# Provided information
-=-=-=-=-

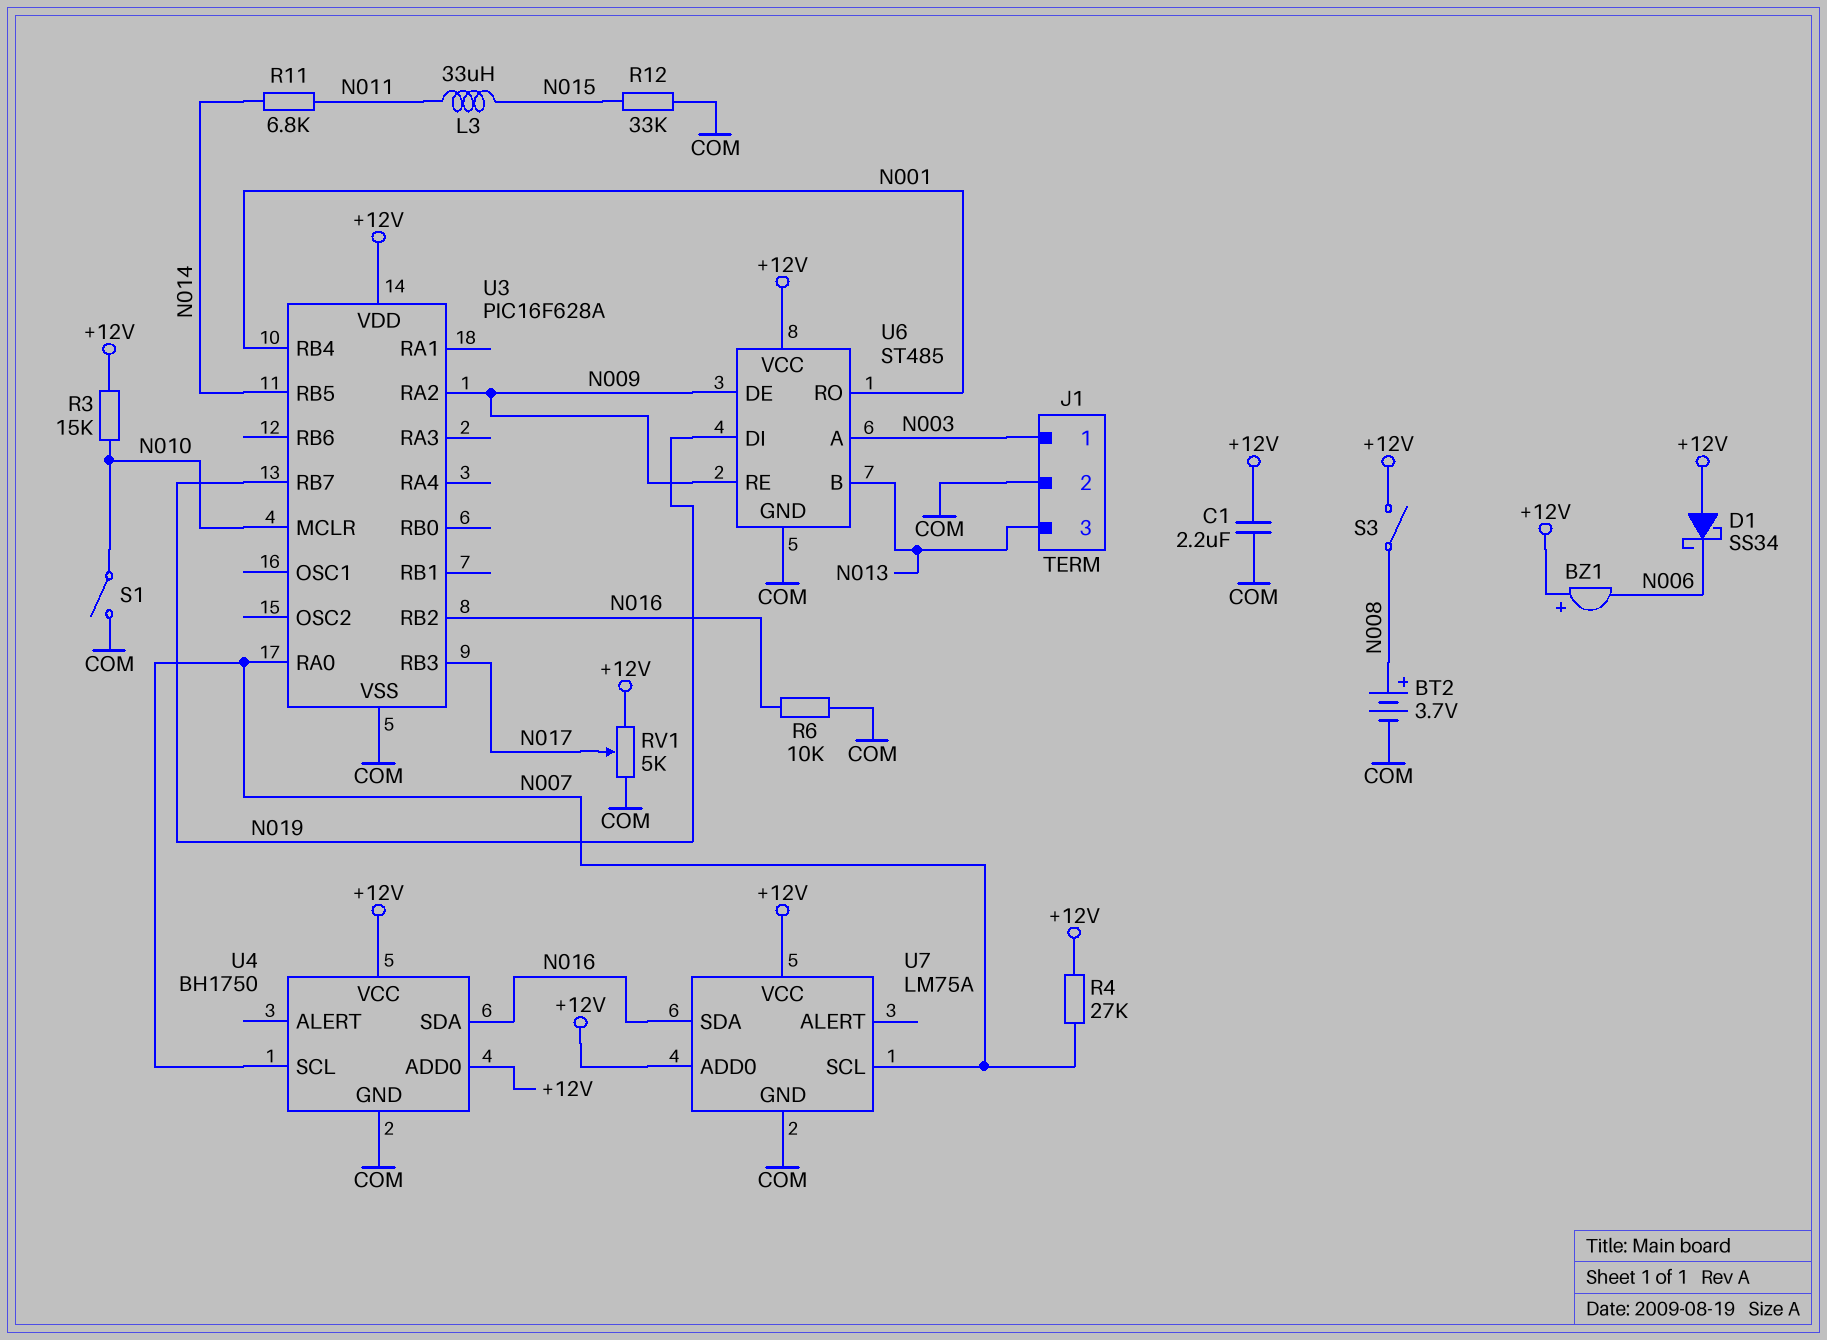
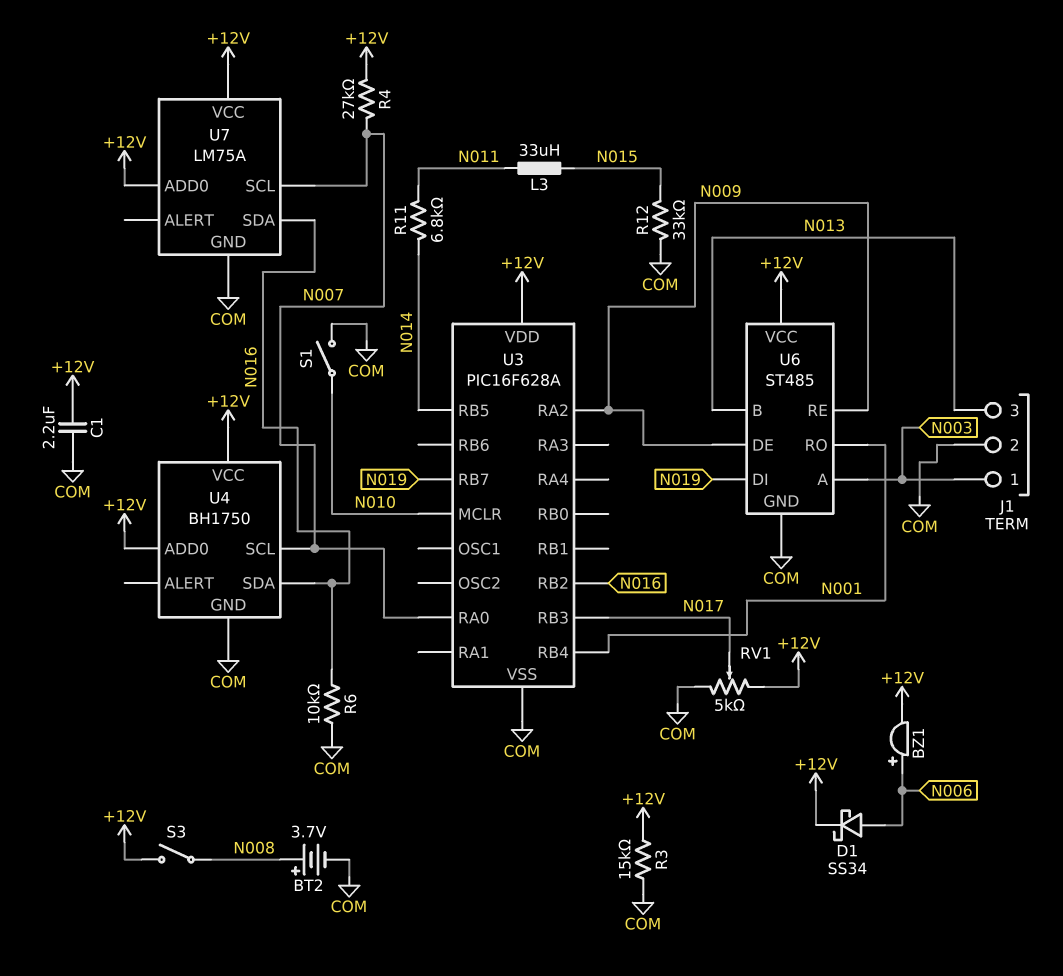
BZ1: buzzer (plus +12V, minus N006) -> buzzer (plus N006, minus +12V)
D1: schottky SS34 (A +12V, K N006) -> schottky SS34 (A N006, K +12V)
R3: 15k (+12V, N010) -> 15k (+12V, COM)

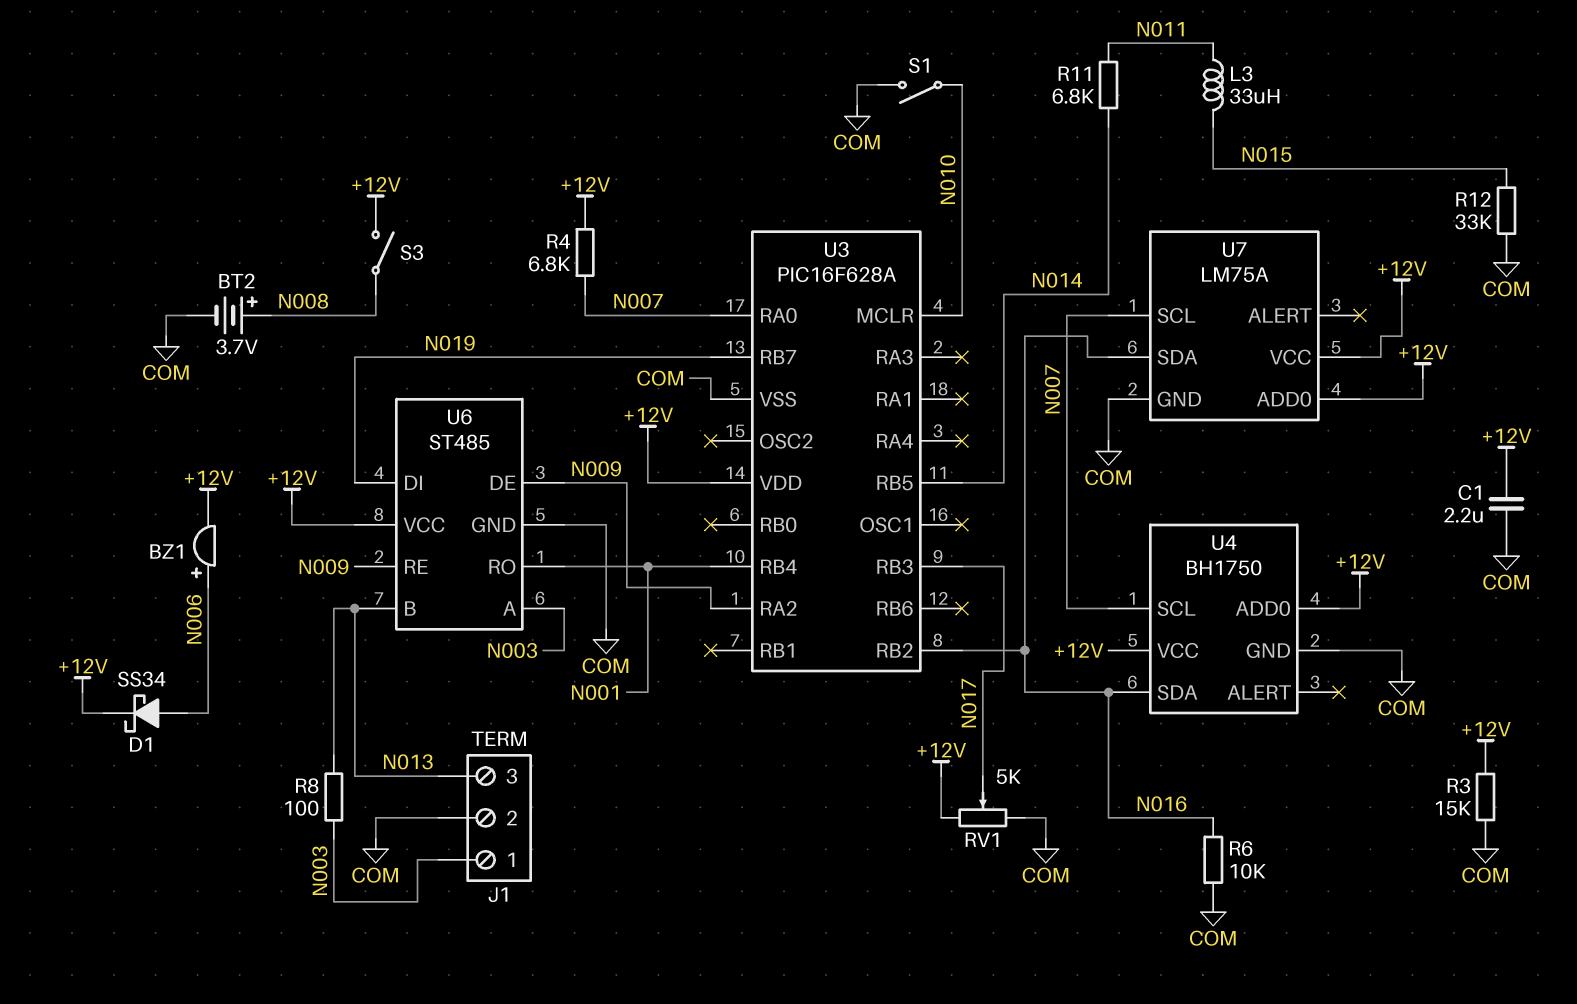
R4: 27k (+12V, N007) -> 6.8k (+12V, N007)
R8: none -> 100 (N003, N013)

-=-=-=-=-

# Exercise directions
Each record should be printed again precisely, though not its pictures.

# Result below
BZ1: buzzer (plus +12V, minus N006) -> buzzer (plus N006, minus +12V)
D1: schottky SS34 (A +12V, K N006) -> schottky SS34 (A N006, K +12V)
R3: 15k (+12V, N010) -> 15k (+12V, COM)

R4: 27k (+12V, N007) -> 6.8k (+12V, N007)
R8: none -> 100 (N003, N013)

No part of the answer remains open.